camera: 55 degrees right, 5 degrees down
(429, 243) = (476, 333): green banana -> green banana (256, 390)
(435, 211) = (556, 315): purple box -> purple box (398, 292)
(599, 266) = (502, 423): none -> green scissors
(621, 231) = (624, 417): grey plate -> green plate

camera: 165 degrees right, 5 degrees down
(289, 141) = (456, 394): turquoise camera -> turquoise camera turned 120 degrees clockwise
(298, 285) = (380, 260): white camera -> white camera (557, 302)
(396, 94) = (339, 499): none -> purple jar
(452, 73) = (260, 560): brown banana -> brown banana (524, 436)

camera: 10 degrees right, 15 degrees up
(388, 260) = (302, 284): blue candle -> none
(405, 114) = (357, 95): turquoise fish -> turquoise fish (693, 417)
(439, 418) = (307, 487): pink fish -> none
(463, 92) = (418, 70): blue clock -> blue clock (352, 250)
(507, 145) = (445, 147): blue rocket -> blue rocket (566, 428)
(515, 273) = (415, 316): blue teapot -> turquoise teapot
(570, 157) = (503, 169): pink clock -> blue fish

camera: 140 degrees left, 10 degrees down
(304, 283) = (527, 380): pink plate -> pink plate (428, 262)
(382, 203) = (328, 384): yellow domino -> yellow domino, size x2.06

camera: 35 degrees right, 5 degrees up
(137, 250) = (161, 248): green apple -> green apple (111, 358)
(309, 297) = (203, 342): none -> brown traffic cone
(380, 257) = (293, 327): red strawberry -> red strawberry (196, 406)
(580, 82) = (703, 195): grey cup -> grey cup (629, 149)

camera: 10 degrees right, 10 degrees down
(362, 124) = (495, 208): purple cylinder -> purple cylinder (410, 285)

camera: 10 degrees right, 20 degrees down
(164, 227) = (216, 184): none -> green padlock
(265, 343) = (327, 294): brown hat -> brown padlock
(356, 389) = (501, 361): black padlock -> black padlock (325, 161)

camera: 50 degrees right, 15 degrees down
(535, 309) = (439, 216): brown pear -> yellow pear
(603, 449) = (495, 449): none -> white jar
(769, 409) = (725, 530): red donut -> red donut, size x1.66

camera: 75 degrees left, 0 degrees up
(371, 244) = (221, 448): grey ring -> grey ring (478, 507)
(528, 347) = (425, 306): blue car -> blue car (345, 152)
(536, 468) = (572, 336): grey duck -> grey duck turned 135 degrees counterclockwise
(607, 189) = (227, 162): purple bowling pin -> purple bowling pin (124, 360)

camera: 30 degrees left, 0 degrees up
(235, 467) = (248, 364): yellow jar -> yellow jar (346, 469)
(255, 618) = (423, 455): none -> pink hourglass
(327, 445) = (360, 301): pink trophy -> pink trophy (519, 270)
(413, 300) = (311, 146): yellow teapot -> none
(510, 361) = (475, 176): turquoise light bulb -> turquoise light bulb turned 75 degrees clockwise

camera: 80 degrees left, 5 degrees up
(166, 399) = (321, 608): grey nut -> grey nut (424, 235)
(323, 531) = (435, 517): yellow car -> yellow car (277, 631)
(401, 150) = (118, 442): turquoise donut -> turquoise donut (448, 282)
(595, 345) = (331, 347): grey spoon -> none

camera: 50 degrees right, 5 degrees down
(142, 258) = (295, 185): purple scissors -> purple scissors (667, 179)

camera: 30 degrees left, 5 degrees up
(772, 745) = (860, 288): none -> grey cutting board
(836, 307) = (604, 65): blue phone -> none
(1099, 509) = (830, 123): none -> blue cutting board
┄┄┄┄┄┄┄┄┄┄
**Work item**: If a line in the data contains the string "brown", copy it.

**Result for this exercise**:
(452, 73) = (260, 560): brown banana -> brown banana (524, 436)
(309, 297) = (203, 342): none -> brown traffic cone
(265, 343) = (327, 294): brown hat -> brown padlock
(535, 309) = (439, 216): brown pear -> yellow pear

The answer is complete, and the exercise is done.